*Task to carry out*: With the images removed, return every line below exactly as it reads.

[Edit tracking data]
········

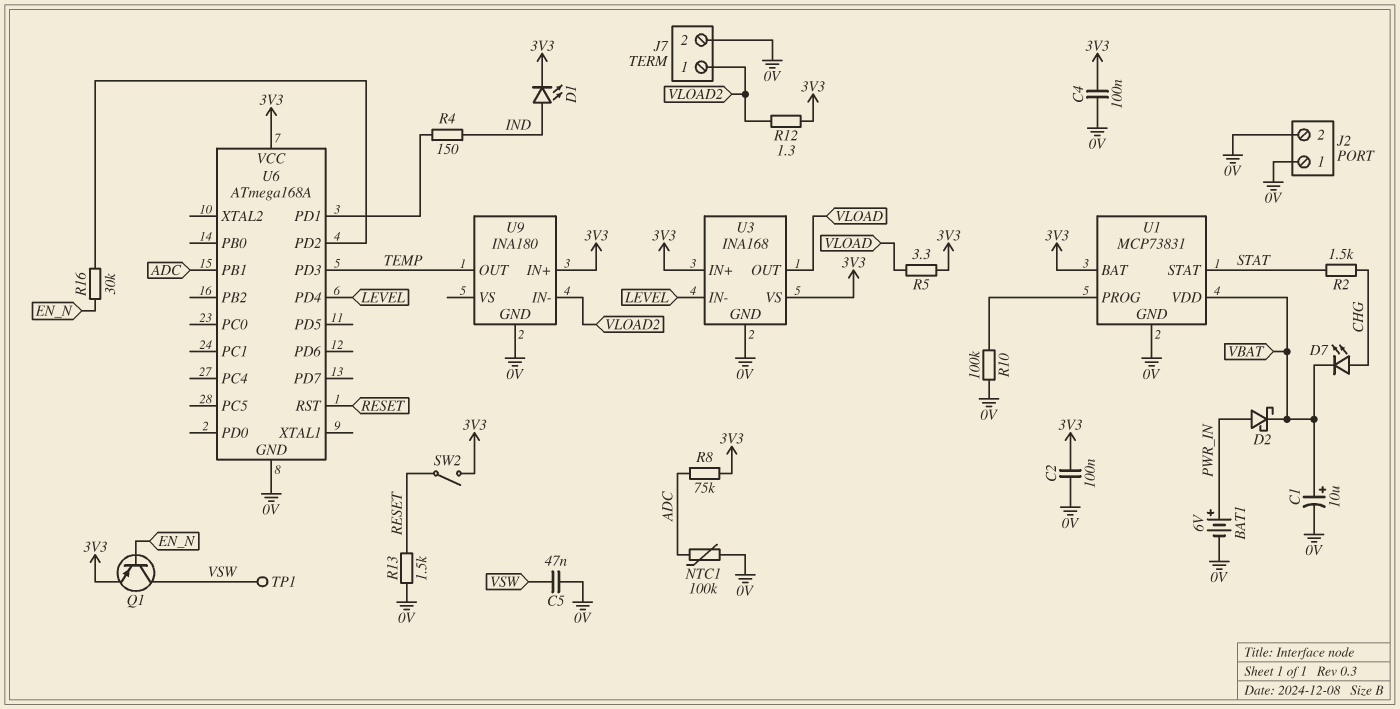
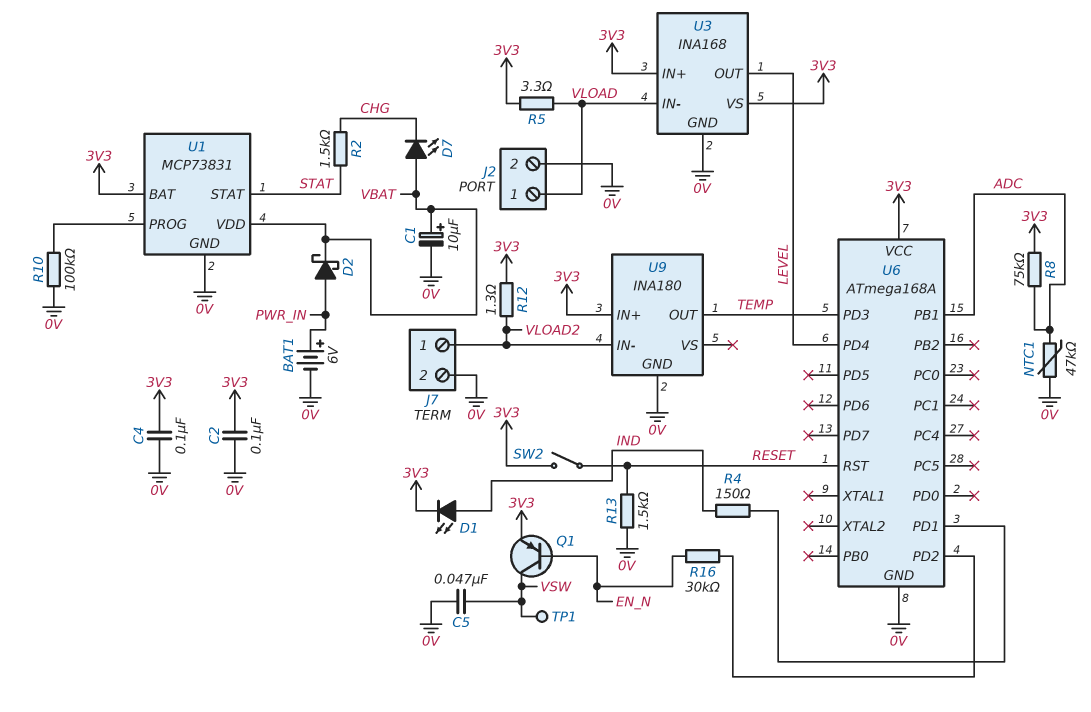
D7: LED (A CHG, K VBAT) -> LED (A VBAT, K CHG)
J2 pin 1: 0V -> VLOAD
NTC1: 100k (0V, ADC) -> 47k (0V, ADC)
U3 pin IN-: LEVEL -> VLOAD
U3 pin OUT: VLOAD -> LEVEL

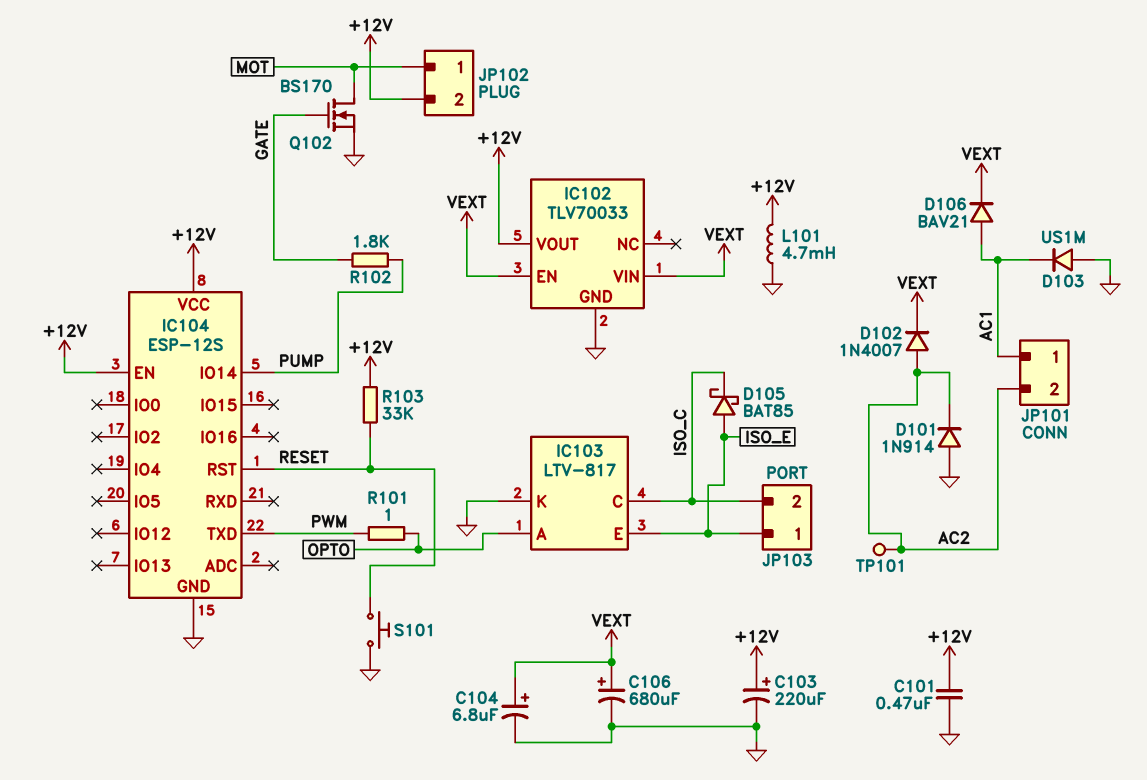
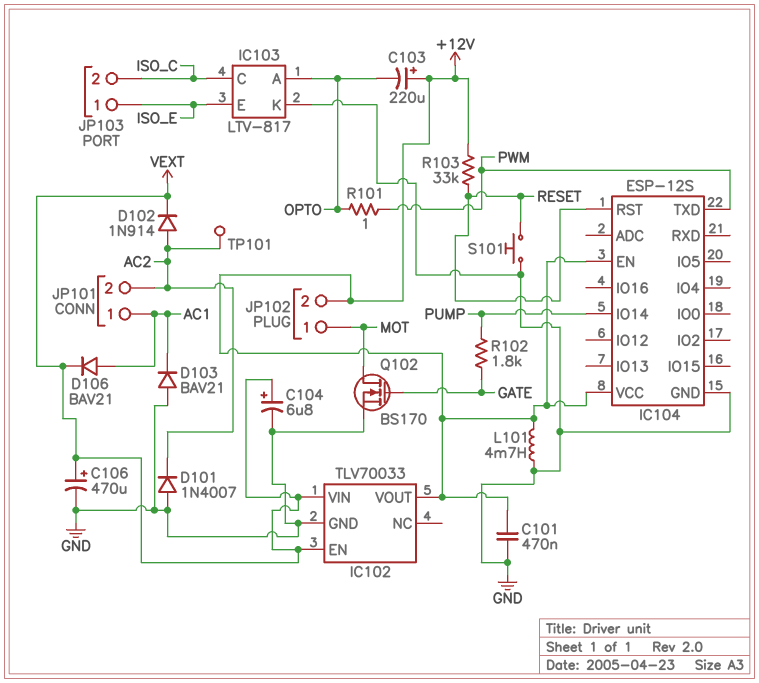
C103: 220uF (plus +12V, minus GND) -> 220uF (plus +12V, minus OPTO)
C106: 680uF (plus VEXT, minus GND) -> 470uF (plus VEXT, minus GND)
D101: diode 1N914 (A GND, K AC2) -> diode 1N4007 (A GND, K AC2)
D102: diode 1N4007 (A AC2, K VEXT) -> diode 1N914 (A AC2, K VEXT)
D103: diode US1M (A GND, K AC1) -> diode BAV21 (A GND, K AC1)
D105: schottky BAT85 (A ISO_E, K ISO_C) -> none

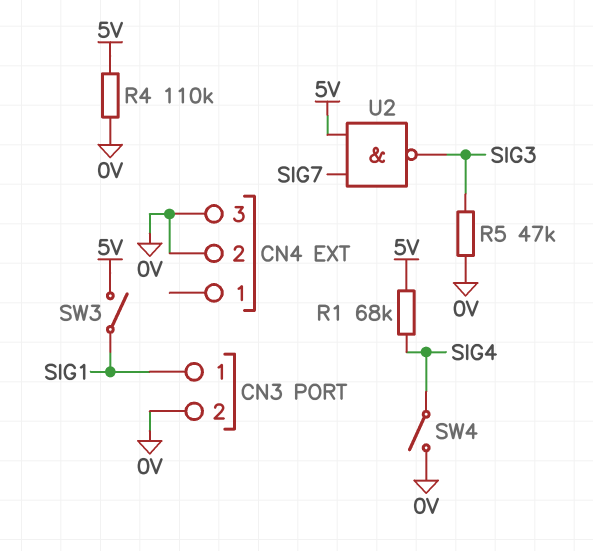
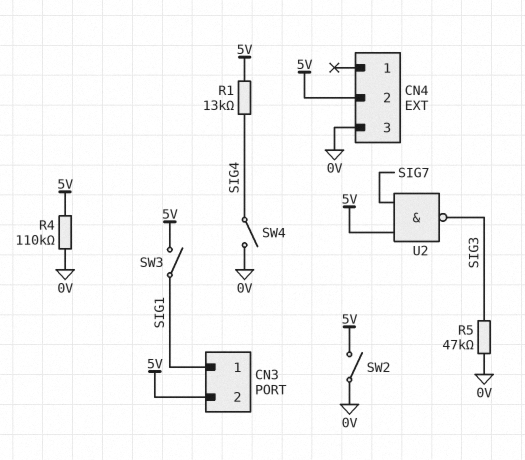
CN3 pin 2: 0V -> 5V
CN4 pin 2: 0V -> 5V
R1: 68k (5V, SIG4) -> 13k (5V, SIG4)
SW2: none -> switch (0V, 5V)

········

*Solution to the exercise*:
D7: LED (A CHG, K VBAT) -> LED (A VBAT, K CHG)
J2 pin 1: 0V -> VLOAD
NTC1: 100k (0V, ADC) -> 47k (0V, ADC)
U3 pin IN-: LEVEL -> VLOAD
U3 pin OUT: VLOAD -> LEVEL

C103: 220uF (plus +12V, minus GND) -> 220uF (plus +12V, minus OPTO)
C106: 680uF (plus VEXT, minus GND) -> 470uF (plus VEXT, minus GND)
D101: diode 1N914 (A GND, K AC2) -> diode 1N4007 (A GND, K AC2)
D102: diode 1N4007 (A AC2, K VEXT) -> diode 1N914 (A AC2, K VEXT)
D103: diode US1M (A GND, K AC1) -> diode BAV21 (A GND, K AC1)
D105: schottky BAT85 (A ISO_E, K ISO_C) -> none

CN3 pin 2: 0V -> 5V
CN4 pin 2: 0V -> 5V
R1: 68k (5V, SIG4) -> 13k (5V, SIG4)
SW2: none -> switch (0V, 5V)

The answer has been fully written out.